Coordinate-based change listings
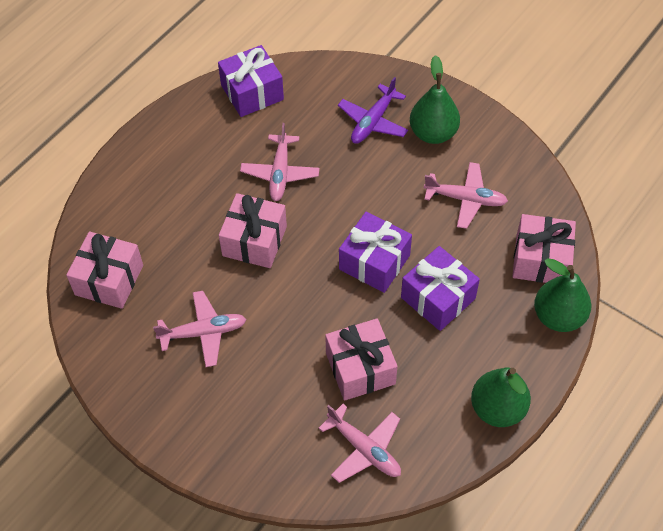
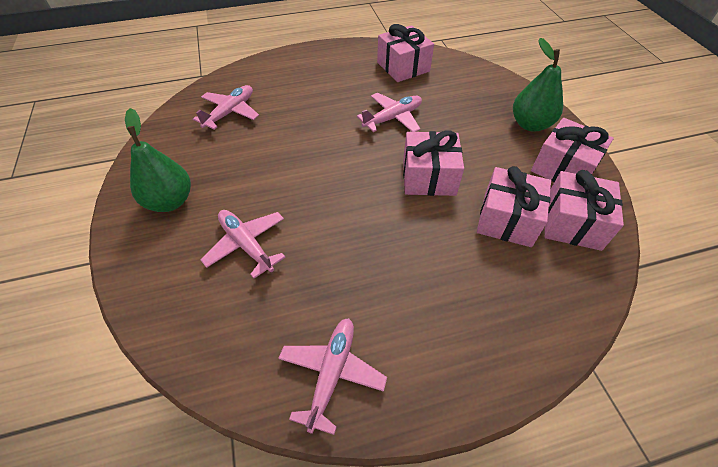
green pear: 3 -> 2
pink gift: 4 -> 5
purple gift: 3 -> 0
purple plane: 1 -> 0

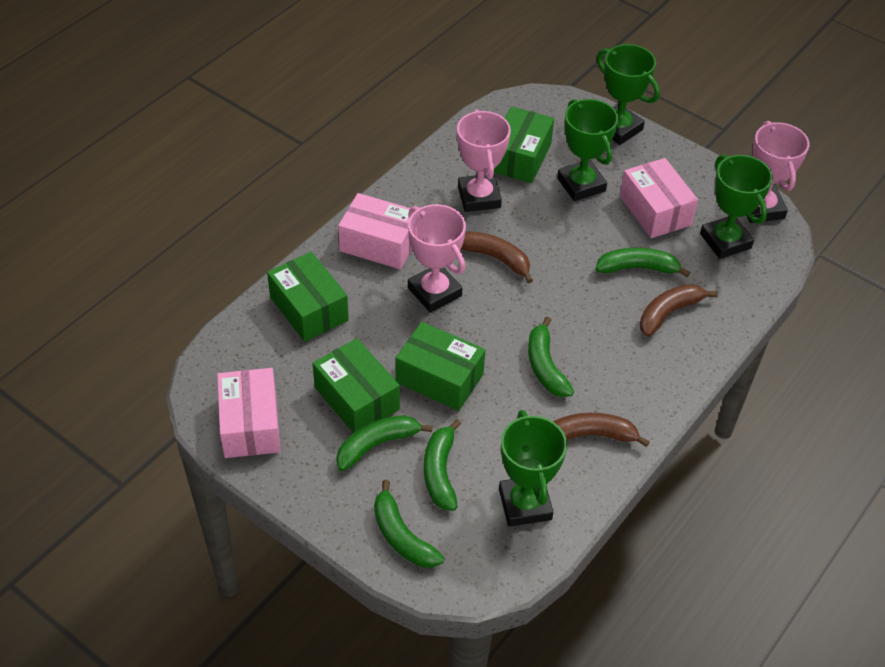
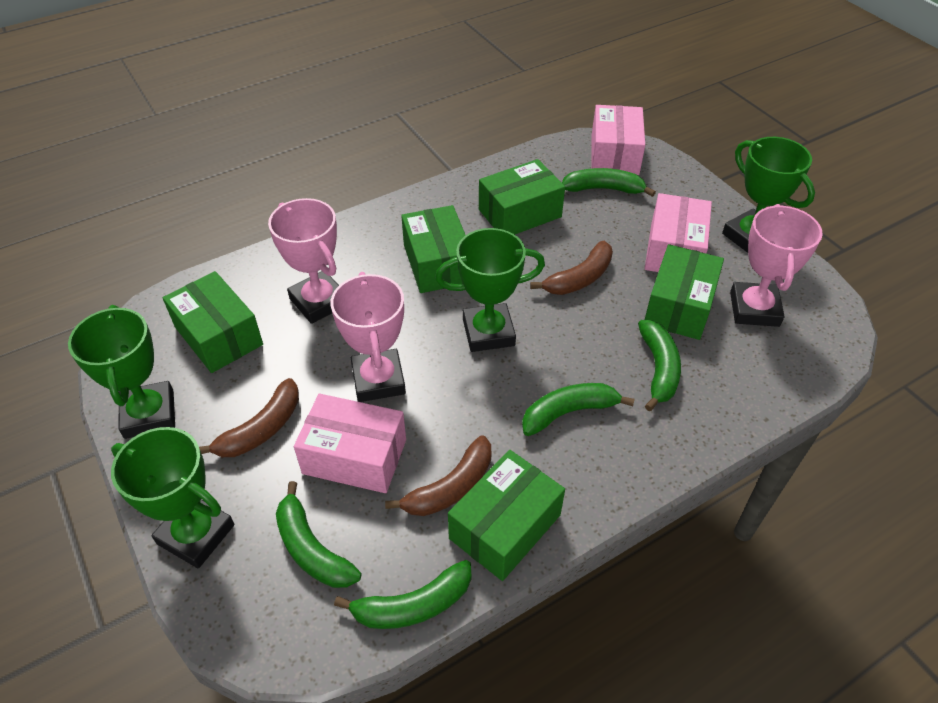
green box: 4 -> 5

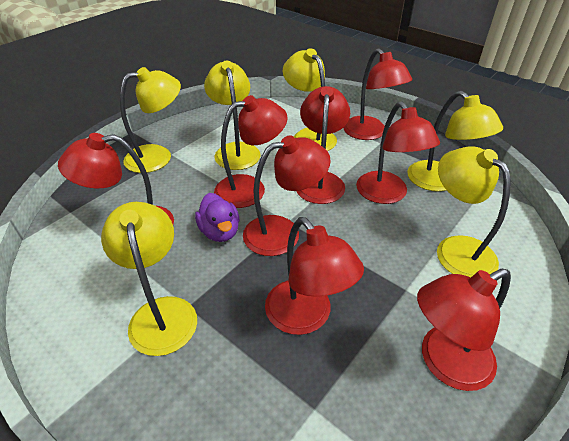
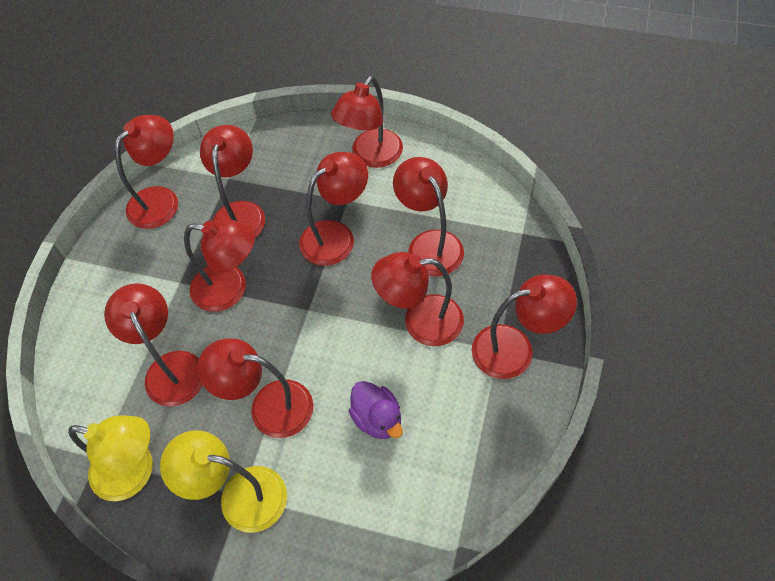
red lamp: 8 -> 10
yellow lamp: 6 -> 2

==

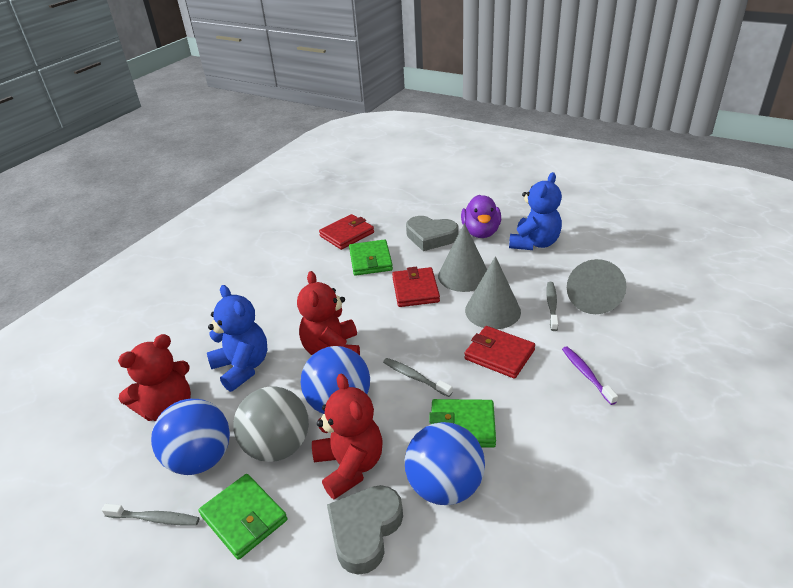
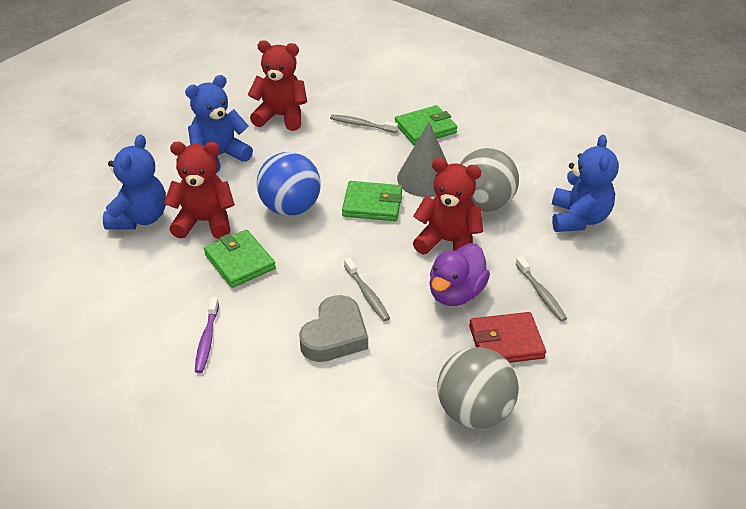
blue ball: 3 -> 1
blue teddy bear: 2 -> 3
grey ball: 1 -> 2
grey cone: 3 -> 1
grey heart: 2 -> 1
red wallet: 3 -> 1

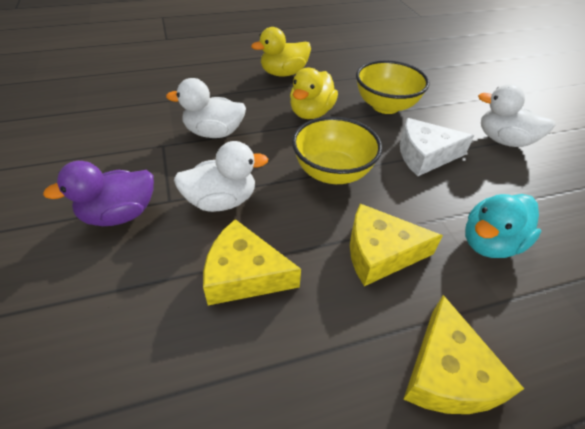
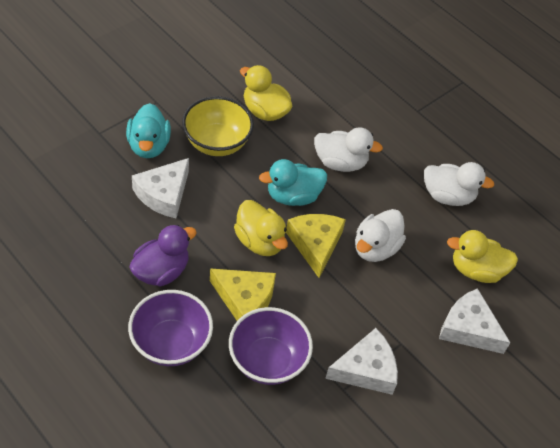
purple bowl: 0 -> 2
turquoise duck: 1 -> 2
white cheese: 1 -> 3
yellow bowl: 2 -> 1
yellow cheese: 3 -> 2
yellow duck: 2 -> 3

Assignment: The result should be an exact copy of only the lines above from the one that holds "green pear: 3 -> 2" through the one that holds "yellow lamp: 6 -> 2", both ends included, without pictures.

Solved exercise:
green pear: 3 -> 2
pink gift: 4 -> 5
purple gift: 3 -> 0
purple plane: 1 -> 0

green box: 4 -> 5

red lamp: 8 -> 10
yellow lamp: 6 -> 2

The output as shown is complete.